Print nothing but the lines below starting at the line that holds "camera: 25 degrees left, 25 degrees down" and ending at the line that holds "pink teddy bear [292,107,425,291]", including both, each exactly as written.

▸ Supplied material:
-- Opening Marker --

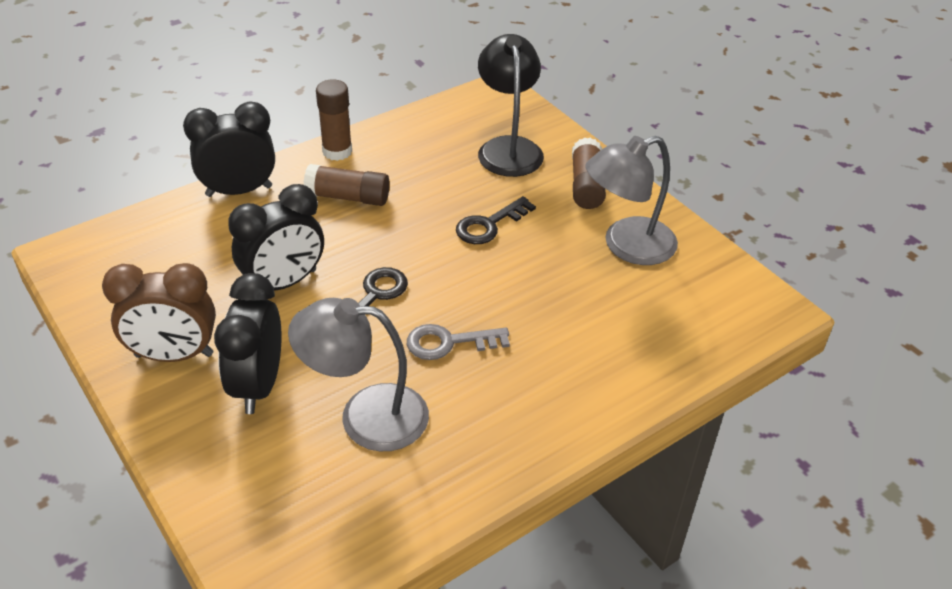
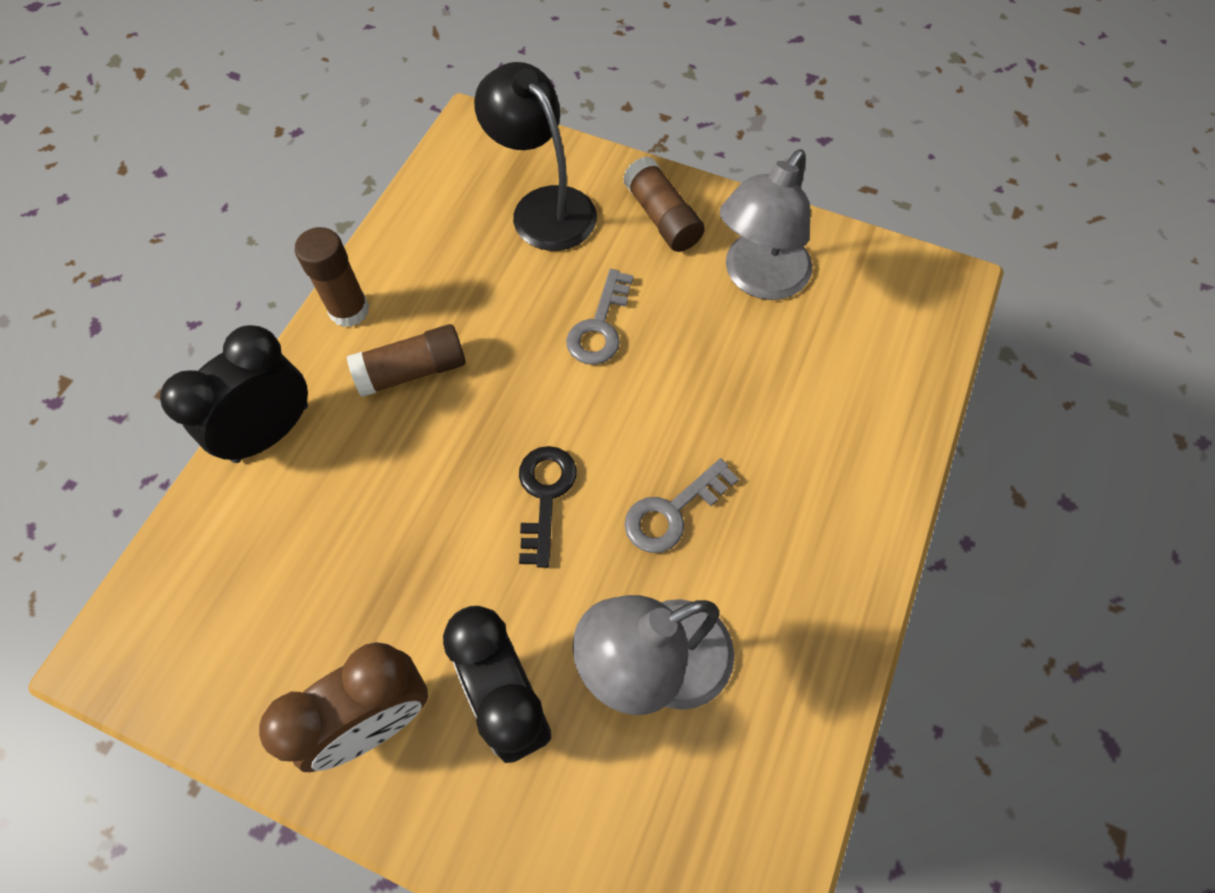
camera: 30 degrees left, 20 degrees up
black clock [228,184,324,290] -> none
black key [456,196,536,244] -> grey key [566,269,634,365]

-- Closing Marker --
-- Opening Marker --

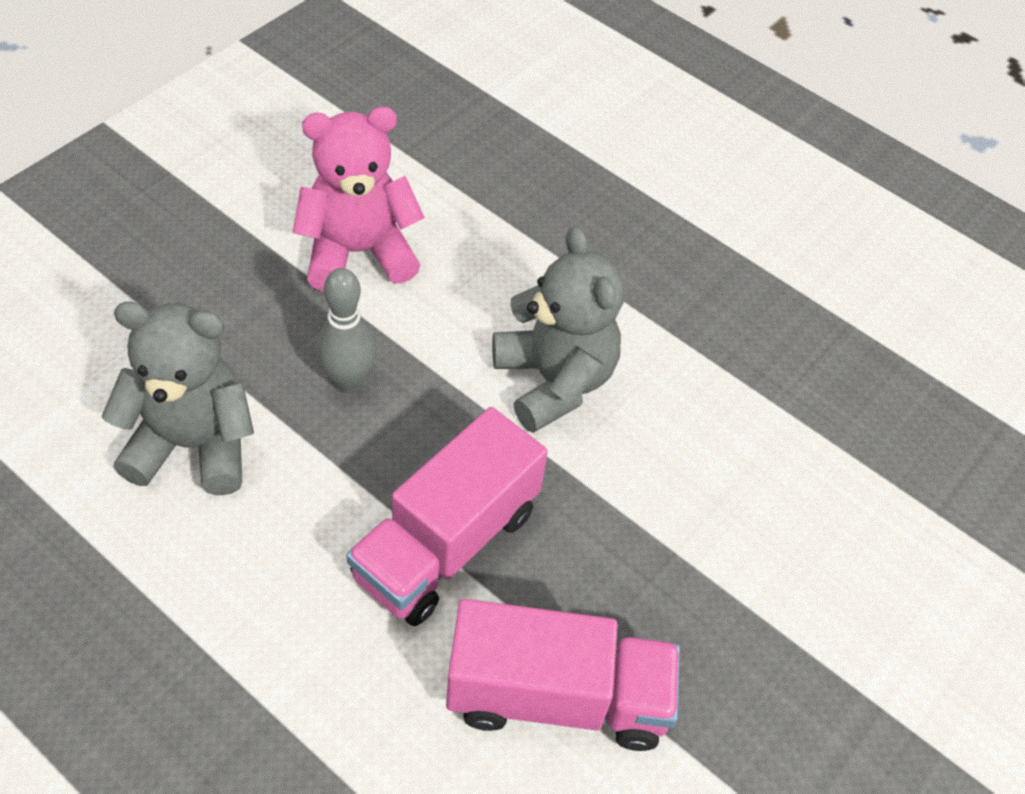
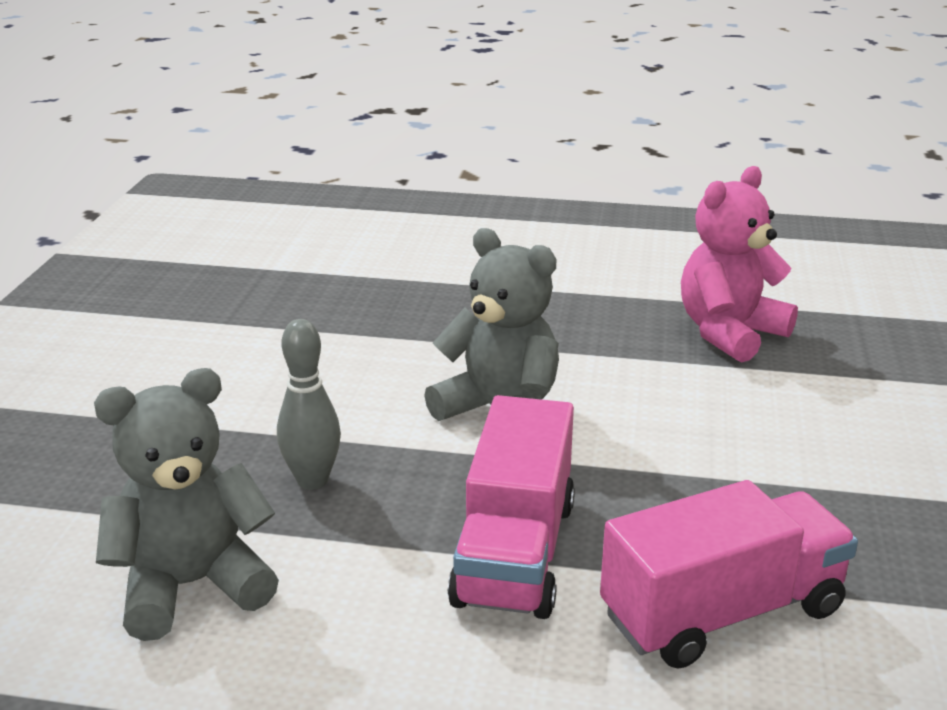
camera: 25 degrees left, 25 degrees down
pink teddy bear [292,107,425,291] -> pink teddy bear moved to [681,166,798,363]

-- Closing Marker --

▸ Problem solution:
camera: 25 degrees left, 25 degrees down
pink teddy bear [292,107,425,291] -> pink teddy bear moved to [681,166,798,363]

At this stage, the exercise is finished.